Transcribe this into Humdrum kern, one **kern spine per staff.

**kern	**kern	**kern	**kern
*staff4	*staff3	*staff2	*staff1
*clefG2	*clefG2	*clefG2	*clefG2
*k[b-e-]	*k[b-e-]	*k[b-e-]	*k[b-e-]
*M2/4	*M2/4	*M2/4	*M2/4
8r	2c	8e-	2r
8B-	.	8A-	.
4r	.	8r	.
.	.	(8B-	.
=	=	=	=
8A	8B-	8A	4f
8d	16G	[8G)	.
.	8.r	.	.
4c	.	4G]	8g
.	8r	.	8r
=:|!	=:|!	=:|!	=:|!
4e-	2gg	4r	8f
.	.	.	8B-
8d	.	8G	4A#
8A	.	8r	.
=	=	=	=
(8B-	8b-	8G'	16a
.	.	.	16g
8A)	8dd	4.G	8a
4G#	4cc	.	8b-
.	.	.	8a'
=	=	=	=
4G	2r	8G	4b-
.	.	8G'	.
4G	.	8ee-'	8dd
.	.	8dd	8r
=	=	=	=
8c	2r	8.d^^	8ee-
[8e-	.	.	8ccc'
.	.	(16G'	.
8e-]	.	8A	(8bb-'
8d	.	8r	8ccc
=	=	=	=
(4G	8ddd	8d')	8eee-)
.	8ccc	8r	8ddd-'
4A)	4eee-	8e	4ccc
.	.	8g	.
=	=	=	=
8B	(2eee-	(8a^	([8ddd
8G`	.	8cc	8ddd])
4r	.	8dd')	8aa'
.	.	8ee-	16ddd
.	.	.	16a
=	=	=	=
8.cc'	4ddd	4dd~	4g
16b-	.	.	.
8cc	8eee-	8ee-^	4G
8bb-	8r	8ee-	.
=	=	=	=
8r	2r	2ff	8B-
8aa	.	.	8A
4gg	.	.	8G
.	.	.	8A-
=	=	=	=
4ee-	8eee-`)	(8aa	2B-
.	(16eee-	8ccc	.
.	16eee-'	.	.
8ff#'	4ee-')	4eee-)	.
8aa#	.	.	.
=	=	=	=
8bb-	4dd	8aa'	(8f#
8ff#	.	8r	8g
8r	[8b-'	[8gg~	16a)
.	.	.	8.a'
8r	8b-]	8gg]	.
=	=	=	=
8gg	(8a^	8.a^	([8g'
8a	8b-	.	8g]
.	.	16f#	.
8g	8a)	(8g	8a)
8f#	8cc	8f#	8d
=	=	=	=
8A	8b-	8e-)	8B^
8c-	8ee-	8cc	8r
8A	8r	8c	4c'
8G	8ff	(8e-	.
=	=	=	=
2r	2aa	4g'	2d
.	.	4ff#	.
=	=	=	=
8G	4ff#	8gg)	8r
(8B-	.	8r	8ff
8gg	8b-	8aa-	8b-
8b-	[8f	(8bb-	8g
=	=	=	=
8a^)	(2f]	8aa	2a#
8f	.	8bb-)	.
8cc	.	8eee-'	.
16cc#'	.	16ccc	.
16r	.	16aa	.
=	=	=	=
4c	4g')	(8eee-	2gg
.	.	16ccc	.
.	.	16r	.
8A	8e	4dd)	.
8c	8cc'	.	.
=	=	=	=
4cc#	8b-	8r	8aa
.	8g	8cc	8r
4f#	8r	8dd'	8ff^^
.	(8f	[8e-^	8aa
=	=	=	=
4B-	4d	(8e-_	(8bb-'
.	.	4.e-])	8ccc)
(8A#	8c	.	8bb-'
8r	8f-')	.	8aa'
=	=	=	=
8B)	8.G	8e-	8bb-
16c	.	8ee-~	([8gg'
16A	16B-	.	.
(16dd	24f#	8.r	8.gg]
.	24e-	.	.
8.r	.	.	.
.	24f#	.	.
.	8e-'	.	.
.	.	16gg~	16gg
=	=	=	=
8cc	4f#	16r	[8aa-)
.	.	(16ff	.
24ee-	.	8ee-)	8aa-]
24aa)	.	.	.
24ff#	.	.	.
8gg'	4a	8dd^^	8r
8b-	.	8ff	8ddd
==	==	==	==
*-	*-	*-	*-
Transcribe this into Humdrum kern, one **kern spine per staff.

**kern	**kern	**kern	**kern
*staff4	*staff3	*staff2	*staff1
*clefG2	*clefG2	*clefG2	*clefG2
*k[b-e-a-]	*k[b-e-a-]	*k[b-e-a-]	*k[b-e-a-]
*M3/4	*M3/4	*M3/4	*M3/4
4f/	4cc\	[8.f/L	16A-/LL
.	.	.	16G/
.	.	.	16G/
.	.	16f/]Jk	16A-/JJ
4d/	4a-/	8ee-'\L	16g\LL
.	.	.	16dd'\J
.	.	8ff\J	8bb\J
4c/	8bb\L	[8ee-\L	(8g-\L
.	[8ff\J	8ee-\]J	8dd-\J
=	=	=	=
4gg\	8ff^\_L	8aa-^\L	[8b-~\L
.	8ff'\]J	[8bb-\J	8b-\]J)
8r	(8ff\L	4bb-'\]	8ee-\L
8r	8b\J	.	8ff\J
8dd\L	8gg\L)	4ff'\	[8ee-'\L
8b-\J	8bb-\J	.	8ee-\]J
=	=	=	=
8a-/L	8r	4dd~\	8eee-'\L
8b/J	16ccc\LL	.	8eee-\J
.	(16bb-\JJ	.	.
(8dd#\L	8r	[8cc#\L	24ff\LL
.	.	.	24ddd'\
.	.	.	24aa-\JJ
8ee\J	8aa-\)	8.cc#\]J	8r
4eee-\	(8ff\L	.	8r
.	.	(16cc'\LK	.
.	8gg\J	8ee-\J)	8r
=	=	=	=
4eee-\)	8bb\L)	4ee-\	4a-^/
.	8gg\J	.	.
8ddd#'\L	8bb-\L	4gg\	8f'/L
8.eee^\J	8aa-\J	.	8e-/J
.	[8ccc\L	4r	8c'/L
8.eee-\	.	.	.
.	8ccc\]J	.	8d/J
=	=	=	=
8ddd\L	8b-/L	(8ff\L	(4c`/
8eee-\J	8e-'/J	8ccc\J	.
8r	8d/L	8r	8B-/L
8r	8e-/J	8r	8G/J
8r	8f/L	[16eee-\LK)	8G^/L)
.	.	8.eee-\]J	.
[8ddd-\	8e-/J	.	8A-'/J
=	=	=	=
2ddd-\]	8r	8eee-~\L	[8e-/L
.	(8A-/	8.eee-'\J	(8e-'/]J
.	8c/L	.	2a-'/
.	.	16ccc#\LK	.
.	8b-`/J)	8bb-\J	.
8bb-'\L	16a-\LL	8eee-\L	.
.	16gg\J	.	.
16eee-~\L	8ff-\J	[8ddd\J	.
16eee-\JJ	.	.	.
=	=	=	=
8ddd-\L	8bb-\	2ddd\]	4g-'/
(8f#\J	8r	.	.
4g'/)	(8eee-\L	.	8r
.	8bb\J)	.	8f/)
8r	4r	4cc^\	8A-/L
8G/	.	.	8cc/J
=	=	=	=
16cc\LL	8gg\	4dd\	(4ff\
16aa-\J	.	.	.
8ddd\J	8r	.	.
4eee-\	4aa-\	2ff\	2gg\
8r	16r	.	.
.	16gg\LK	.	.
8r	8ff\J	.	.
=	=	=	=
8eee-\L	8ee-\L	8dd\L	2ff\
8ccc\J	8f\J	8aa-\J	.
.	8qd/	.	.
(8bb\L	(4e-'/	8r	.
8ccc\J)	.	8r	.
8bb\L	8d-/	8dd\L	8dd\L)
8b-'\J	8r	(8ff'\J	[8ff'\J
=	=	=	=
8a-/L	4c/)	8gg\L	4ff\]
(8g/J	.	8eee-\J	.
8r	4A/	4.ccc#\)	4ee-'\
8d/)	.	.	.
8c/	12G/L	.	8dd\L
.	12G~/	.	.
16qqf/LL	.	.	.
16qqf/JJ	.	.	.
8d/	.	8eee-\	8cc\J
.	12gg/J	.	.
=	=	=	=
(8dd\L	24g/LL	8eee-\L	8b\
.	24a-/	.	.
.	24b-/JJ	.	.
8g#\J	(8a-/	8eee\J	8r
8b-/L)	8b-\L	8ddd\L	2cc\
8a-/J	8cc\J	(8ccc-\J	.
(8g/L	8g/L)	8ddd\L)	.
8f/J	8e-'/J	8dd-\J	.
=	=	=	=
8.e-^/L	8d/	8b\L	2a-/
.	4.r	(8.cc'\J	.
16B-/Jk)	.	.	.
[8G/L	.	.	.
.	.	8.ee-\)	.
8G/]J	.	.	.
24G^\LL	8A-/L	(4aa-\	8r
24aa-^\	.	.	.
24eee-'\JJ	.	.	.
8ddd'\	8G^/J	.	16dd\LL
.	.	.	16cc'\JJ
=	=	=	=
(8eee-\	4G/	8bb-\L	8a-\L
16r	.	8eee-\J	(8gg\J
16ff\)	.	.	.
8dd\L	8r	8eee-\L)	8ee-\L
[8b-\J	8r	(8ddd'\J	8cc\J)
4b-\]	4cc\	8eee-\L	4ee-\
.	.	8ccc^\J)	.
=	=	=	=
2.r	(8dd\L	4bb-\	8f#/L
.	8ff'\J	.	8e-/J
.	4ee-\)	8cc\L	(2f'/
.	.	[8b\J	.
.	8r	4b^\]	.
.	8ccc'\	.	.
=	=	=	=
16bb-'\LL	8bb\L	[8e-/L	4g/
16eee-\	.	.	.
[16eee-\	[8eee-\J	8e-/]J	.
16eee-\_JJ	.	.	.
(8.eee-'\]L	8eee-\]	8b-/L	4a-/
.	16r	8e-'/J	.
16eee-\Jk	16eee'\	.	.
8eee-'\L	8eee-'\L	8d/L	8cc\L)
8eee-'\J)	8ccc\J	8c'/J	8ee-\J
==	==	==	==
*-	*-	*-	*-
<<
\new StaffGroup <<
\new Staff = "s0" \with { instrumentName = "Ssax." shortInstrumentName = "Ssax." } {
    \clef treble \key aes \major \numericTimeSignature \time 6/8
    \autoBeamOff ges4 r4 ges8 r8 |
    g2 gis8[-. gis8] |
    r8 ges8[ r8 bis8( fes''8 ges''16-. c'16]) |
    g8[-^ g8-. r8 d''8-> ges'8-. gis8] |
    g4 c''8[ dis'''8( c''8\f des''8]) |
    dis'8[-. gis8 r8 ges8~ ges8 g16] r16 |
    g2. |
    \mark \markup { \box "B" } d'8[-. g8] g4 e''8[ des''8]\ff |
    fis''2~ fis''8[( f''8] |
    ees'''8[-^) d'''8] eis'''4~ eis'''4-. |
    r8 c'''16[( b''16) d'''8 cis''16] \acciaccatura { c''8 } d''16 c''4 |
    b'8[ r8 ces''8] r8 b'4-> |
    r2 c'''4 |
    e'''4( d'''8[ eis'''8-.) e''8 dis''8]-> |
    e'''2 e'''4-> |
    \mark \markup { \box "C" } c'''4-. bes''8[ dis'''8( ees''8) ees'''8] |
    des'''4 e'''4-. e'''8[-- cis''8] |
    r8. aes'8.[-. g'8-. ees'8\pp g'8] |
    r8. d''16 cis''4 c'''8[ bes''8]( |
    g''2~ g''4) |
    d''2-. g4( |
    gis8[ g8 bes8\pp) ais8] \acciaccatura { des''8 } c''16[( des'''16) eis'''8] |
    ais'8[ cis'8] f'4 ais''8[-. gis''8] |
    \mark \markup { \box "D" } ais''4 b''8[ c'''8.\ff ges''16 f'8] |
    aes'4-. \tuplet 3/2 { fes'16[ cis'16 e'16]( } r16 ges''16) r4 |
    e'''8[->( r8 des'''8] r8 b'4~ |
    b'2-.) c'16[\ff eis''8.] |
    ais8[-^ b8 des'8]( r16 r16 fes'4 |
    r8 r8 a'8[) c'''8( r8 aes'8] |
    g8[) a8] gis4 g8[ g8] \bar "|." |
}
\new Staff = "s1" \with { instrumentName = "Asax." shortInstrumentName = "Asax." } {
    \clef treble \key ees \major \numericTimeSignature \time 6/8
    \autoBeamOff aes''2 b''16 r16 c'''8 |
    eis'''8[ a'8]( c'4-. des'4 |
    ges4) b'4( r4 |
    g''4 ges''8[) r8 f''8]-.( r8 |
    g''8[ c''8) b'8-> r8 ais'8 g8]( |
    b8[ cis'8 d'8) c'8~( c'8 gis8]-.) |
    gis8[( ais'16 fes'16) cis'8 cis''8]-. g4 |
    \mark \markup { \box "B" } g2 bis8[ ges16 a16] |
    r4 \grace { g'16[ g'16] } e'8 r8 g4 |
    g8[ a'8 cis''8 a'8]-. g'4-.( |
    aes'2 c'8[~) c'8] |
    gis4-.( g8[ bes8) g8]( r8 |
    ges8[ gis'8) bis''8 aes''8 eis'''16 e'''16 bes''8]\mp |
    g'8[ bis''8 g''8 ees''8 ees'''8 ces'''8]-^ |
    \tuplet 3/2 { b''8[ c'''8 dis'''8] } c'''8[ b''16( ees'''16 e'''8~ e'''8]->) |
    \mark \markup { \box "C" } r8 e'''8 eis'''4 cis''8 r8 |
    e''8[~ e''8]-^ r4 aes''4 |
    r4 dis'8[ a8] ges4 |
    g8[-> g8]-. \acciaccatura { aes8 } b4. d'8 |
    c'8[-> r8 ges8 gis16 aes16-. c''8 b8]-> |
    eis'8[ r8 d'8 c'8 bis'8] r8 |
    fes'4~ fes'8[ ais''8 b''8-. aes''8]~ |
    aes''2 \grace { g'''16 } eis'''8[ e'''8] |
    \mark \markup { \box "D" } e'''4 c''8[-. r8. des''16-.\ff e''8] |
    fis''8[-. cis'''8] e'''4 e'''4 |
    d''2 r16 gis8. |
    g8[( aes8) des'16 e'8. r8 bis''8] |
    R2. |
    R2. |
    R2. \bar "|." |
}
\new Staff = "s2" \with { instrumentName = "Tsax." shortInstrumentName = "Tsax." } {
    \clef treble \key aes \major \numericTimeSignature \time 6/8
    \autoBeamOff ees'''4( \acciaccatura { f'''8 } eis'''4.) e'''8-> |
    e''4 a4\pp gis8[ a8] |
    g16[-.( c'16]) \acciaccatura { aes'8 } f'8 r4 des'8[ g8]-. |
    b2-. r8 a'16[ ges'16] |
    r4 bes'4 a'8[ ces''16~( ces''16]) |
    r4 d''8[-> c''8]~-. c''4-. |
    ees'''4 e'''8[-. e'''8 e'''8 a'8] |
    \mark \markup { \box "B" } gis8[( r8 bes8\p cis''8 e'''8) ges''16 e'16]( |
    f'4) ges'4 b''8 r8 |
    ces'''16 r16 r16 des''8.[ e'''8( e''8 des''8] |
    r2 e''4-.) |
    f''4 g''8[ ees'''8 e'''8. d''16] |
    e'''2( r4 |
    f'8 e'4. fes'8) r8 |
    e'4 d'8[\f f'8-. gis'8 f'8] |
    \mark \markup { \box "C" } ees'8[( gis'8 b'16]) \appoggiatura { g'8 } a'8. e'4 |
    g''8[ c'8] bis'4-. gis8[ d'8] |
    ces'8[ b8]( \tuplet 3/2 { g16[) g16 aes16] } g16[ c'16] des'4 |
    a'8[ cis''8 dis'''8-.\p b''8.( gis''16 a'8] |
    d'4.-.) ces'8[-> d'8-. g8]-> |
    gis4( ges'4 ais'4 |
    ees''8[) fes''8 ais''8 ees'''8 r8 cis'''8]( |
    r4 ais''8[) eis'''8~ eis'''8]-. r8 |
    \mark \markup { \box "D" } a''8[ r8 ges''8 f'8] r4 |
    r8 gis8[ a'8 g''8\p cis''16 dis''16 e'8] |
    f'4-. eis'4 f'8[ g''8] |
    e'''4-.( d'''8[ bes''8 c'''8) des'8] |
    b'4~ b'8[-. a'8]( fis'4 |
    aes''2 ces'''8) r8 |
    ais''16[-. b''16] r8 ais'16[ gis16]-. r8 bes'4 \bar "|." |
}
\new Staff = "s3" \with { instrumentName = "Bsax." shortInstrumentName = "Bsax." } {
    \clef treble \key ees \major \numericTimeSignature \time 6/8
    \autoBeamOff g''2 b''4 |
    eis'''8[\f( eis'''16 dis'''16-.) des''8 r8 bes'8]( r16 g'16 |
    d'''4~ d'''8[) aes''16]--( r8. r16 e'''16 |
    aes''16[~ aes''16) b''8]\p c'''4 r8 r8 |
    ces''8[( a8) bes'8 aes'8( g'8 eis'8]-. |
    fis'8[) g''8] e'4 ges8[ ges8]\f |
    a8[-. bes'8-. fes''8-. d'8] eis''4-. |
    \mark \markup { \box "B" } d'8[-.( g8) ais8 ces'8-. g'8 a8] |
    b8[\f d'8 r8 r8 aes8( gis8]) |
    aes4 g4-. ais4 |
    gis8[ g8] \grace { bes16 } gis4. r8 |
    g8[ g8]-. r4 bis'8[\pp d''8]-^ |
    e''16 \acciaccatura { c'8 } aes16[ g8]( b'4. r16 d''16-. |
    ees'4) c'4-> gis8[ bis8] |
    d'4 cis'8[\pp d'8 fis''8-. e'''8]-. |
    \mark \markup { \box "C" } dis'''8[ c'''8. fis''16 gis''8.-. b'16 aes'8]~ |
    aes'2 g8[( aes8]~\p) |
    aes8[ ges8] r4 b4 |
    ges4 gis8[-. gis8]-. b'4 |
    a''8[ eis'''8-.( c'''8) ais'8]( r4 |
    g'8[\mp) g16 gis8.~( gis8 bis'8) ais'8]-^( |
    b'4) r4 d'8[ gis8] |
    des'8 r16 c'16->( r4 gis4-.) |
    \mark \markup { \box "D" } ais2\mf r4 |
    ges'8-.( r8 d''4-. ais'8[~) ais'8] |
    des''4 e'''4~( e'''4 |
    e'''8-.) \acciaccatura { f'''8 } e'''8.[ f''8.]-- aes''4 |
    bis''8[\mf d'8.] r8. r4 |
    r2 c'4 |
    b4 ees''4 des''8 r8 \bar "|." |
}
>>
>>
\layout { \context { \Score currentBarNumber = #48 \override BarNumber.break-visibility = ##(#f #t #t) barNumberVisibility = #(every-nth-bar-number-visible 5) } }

□ □ □ □ □ □ □

* [Task instructions] Return every line of the material that contains the string "tuplet".

* [Solution to this problem]
    aes'4-. \tuplet 3/2 { fes'16[ cis'16 e'16]( } r16 ges''16) r4 |
    \tuplet 3/2 { b''8[ c'''8 dis'''8] } c'''8[ b''16( ees'''16 e'''8~ e'''8]->) |
    ces'8[ b8]( \tuplet 3/2 { g16[) g16 aes16] } g16[ c'16] des'4 |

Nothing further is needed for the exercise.